Task statement
Search the records for "switch". Report every line where it occurs.

Extracted entries
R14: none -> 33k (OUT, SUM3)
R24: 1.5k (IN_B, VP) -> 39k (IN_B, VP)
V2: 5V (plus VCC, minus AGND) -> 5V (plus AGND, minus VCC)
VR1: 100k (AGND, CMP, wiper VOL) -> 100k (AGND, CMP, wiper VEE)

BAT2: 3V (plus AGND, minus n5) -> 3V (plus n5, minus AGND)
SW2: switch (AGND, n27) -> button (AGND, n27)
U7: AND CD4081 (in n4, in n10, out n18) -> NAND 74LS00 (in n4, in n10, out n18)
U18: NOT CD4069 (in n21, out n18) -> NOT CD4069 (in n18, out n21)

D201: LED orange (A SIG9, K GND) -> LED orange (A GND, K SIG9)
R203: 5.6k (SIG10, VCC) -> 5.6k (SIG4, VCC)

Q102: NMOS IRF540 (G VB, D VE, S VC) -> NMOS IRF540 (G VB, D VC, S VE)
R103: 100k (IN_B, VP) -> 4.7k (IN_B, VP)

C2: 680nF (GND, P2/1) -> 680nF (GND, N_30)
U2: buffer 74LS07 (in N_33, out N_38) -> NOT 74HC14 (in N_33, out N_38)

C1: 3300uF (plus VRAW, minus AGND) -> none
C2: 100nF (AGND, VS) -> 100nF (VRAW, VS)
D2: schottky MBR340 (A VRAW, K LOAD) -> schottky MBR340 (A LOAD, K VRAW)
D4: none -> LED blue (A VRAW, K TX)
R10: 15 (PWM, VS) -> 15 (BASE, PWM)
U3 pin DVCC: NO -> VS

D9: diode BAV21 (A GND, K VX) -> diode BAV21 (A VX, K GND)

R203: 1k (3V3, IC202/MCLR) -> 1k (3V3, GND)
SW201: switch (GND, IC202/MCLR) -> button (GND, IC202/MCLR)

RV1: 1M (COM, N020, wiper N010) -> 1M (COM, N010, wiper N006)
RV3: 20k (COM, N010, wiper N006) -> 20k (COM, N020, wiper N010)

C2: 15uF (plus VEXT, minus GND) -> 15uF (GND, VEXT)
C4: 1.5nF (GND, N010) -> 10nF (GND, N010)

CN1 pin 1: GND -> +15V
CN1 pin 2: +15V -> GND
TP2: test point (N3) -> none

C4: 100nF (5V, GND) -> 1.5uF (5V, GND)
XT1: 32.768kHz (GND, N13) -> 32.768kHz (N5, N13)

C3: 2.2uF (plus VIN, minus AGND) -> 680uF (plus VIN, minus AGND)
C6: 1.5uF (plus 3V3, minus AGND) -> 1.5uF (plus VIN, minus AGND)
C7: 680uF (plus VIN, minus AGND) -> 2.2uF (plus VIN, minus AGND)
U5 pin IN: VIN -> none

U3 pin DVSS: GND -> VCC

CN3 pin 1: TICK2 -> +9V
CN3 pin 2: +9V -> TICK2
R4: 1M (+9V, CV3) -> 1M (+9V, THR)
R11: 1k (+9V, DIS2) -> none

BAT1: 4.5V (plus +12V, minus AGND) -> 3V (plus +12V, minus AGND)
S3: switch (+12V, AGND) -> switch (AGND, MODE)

Exercise solution
SW2: switch (AGND, n27) -> button (AGND, n27)
SW201: switch (GND, IC202/MCLR) -> button (GND, IC202/MCLR)
S3: switch (+12V, AGND) -> switch (AGND, MODE)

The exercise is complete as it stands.